## Task brief
Reprint all records below exactly. No images.

## Material provided
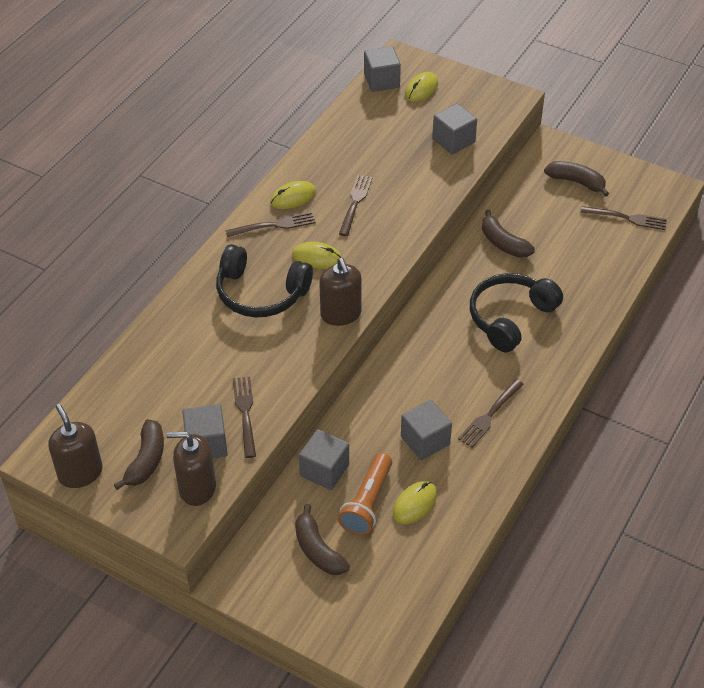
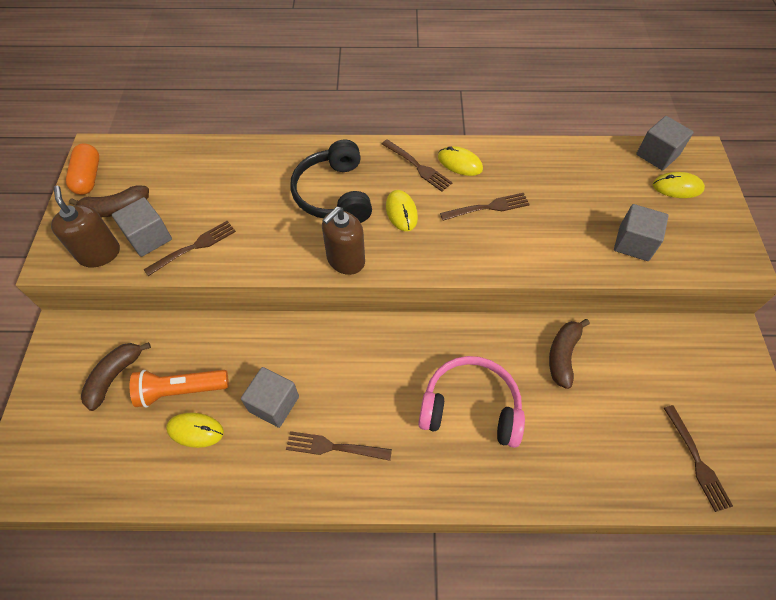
camera: 60 degrees right, 10 degrees up
(80, 473) = (88, 177): brown soap dispenser -> orange capsule
(324, 470) = (203, 340): grey cube -> none
(510, 317) = (470, 407): black headphones -> pink headphones
(576, 182) = (703, 384): brown banana -> none

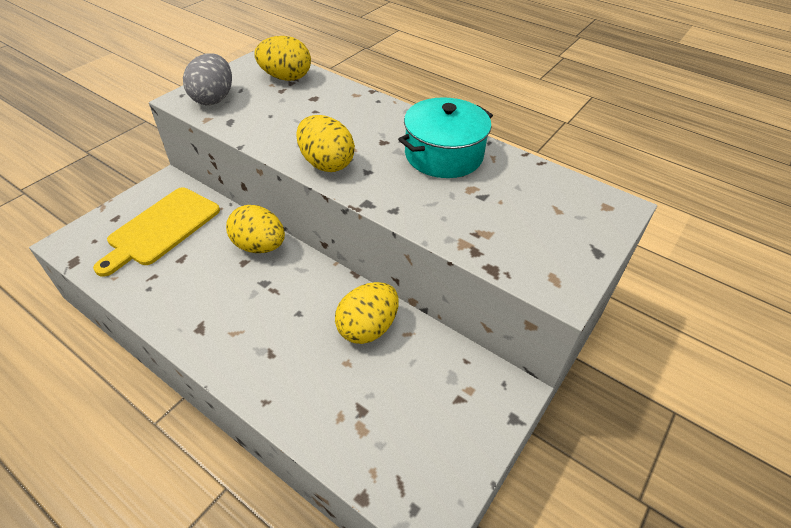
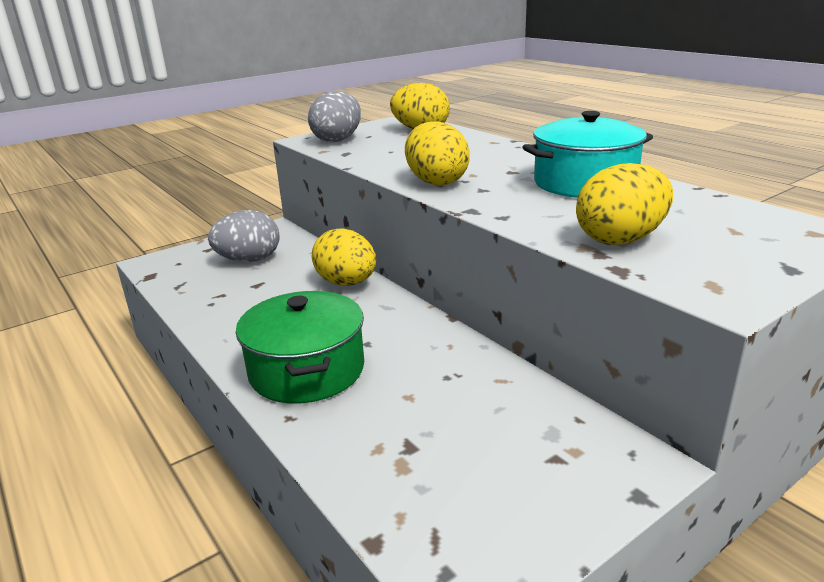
camera: 20 degrees right, 20 degrees down
(161, 228) = (249, 260): yellow cutting board -> grey egg
(261, 351) = (307, 370): none -> green pot
(367, 328) = (449, 367): yellow egg -> yellow egg (620, 239)

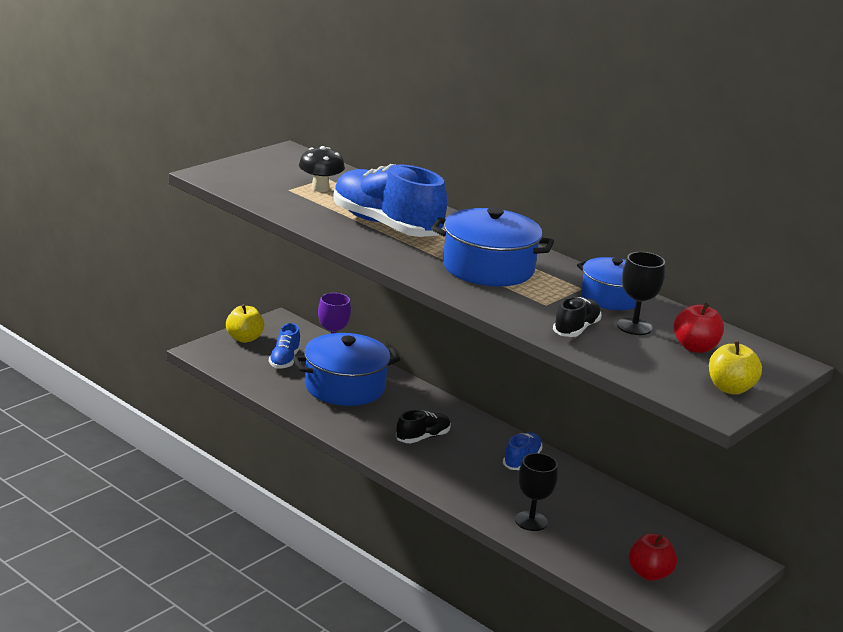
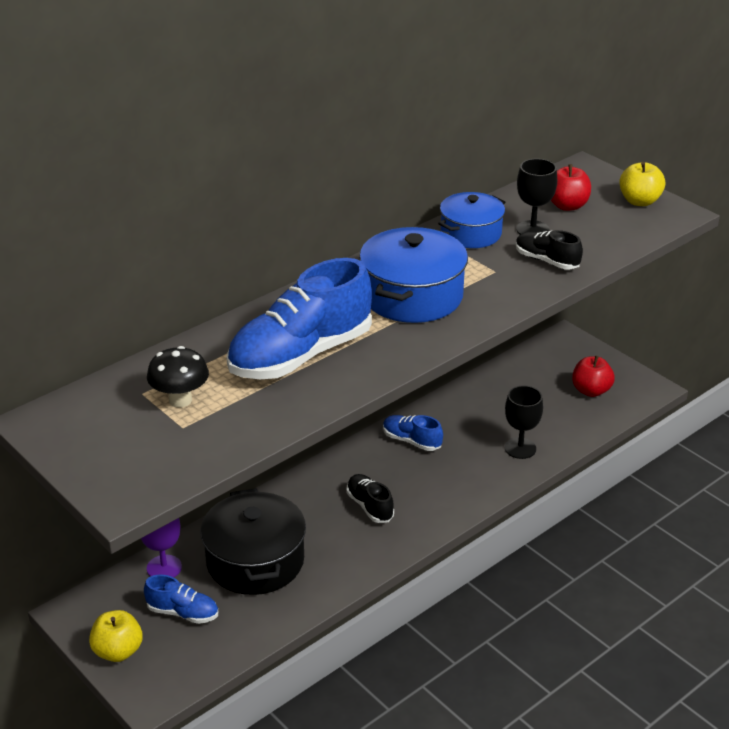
camera: 80 degrees left, 10 degrees up
(344, 387) = (255, 561): blue pot -> black pot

## Written reply
camera: 60 degrees right, 10 degrees up
(80, 473) = (88, 177): brown soap dispenser -> orange capsule
(324, 470) = (203, 340): grey cube -> none
(510, 317) = (470, 407): black headphones -> pink headphones
(576, 182) = (703, 384): brown banana -> none

camera: 20 degrees right, 20 degrees down
(161, 228) = (249, 260): yellow cutting board -> grey egg
(261, 351) = (307, 370): none -> green pot
(367, 328) = (449, 367): yellow egg -> yellow egg (620, 239)

camera: 80 degrees left, 10 degrees up
(344, 387) = (255, 561): blue pot -> black pot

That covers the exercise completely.